▶ [WHAT IS BEING ASKED]:
Copy, exactly and without additions, every line in the records below from the one holding "camera: 80 degrees left, 10 degrees up" through the one holding "none -> brown spray bottle [563,340,590,405]", both ends included.

▶ [RAW DATA]:
--------------------

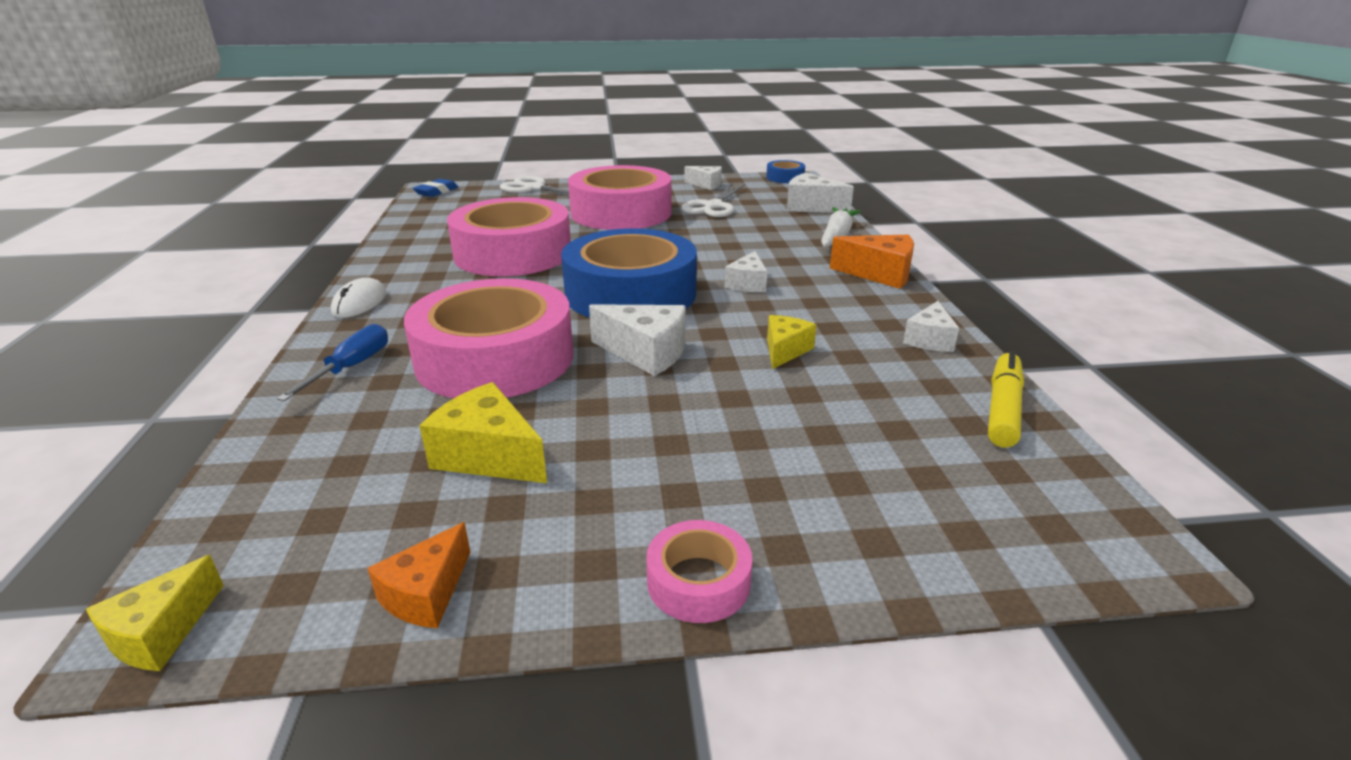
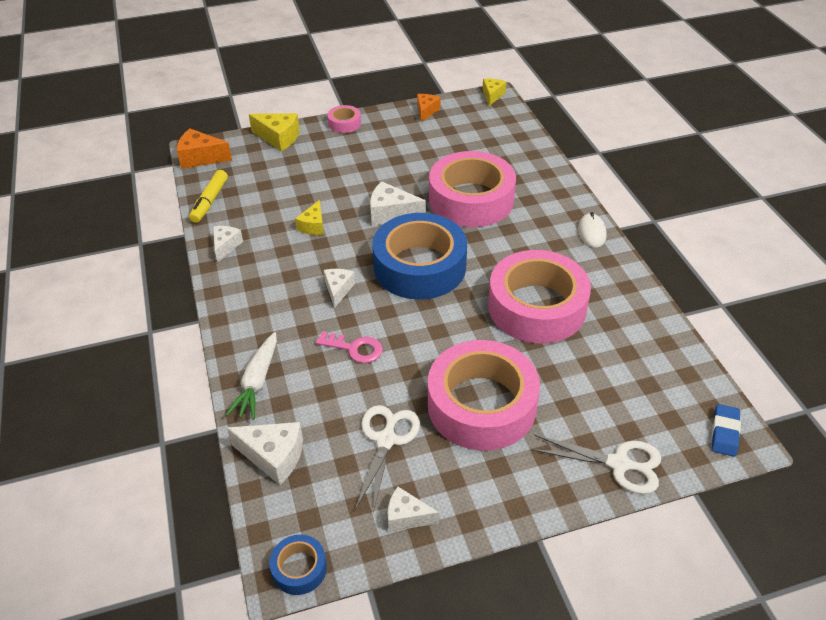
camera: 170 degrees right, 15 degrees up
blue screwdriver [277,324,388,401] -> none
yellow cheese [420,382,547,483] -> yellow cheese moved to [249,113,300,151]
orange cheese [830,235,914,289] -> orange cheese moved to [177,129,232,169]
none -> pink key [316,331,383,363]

--------------------

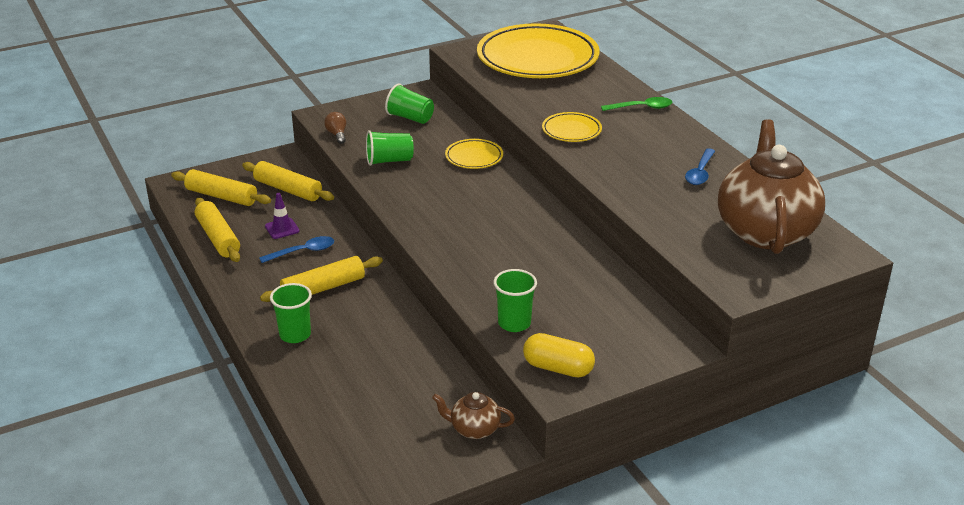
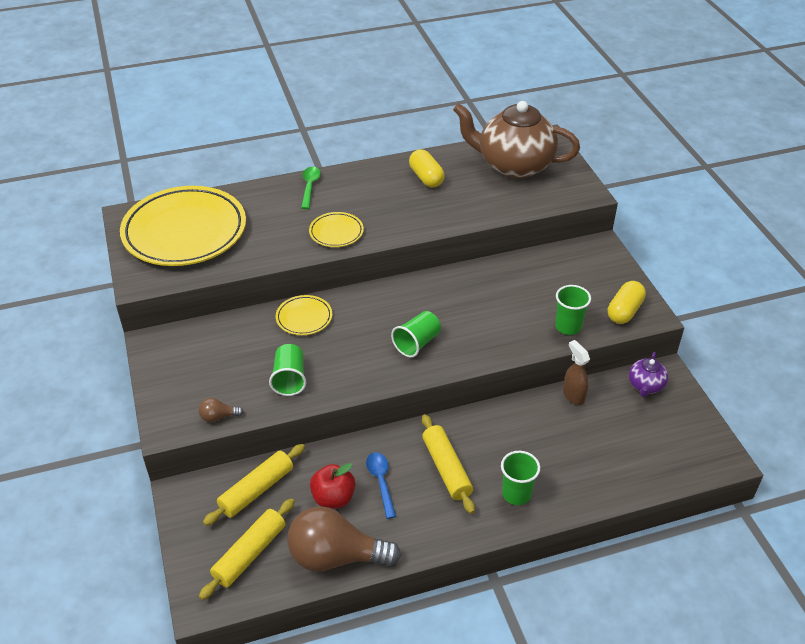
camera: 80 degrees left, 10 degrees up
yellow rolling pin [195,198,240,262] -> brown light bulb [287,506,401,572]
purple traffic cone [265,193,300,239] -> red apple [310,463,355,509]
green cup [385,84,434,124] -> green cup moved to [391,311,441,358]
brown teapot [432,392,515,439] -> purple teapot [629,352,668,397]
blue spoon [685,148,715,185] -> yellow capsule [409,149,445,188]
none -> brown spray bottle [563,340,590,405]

--------------------

▶ [ANSWER TO THE EXERCISE]:
camera: 80 degrees left, 10 degrees up
yellow rolling pin [195,198,240,262] -> brown light bulb [287,506,401,572]
purple traffic cone [265,193,300,239] -> red apple [310,463,355,509]
green cup [385,84,434,124] -> green cup moved to [391,311,441,358]
brown teapot [432,392,515,439] -> purple teapot [629,352,668,397]
blue spoon [685,148,715,185] -> yellow capsule [409,149,445,188]
none -> brown spray bottle [563,340,590,405]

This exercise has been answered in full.